▼▼▼

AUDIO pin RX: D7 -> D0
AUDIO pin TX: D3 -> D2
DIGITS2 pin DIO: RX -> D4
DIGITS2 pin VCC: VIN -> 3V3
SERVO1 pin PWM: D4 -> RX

▲▲▲

• _PROBLEM DETAILS_: What you return should match every line above exactly.

• _RESULT FOR THIS EXERCISE_:
AUDIO pin RX: D7 -> D0
AUDIO pin TX: D3 -> D2
DIGITS2 pin DIO: RX -> D4
DIGITS2 pin VCC: VIN -> 3V3
SERVO1 pin PWM: D4 -> RX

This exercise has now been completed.